**TASK DETAILS**
Begin the copy at the line containing "white dumbbell: 0 -> 2" in the data below and end it at the line containing "grey plate: 2 -> 0", keeping each line exact and leaving out pictures.

**DATA**
* * * *
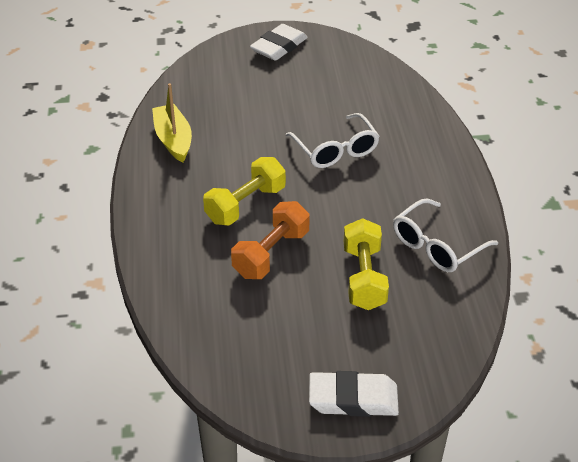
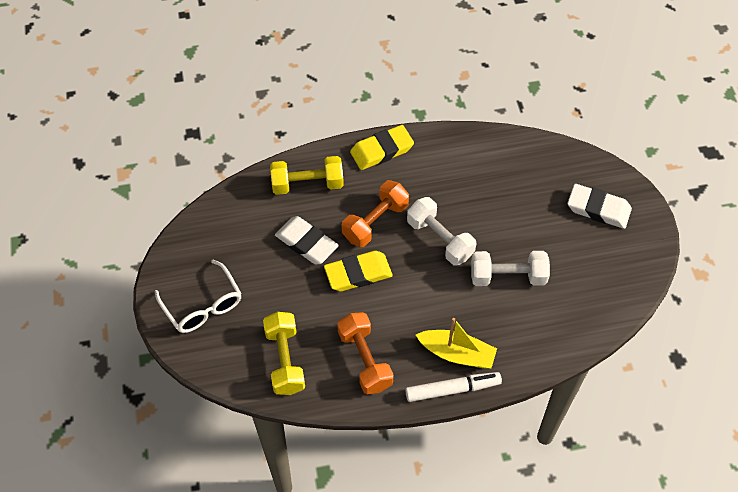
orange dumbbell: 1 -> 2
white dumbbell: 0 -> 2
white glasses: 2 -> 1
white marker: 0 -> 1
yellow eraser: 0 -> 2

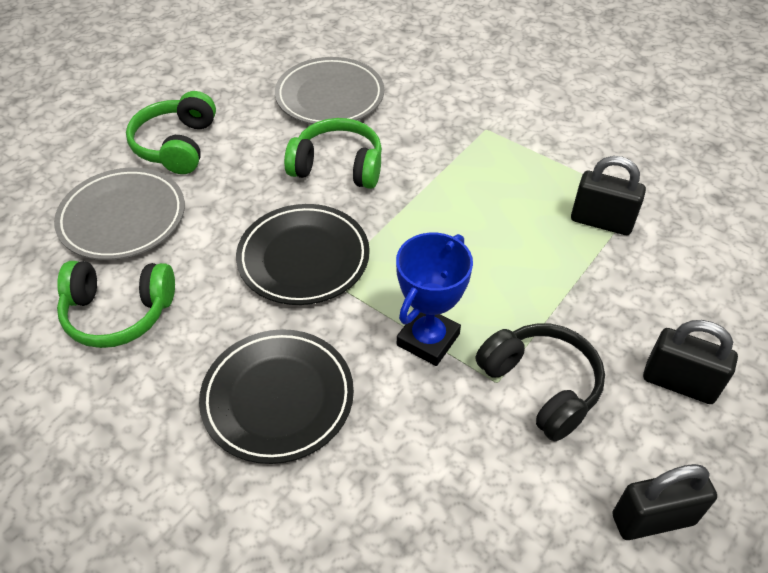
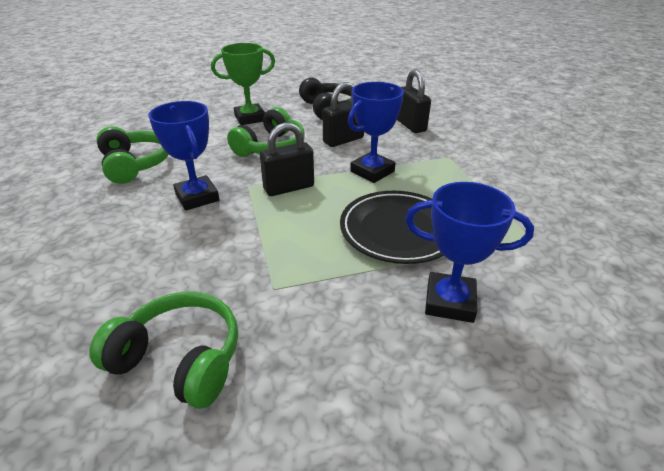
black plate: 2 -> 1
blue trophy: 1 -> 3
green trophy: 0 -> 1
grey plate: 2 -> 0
* * * *
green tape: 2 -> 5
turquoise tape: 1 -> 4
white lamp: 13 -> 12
* * * *
**ANSWER TO THE EXERCISE**
white dumbbell: 0 -> 2
white glasses: 2 -> 1
white marker: 0 -> 1
yellow eraser: 0 -> 2

black plate: 2 -> 1
blue trophy: 1 -> 3
green trophy: 0 -> 1
grey plate: 2 -> 0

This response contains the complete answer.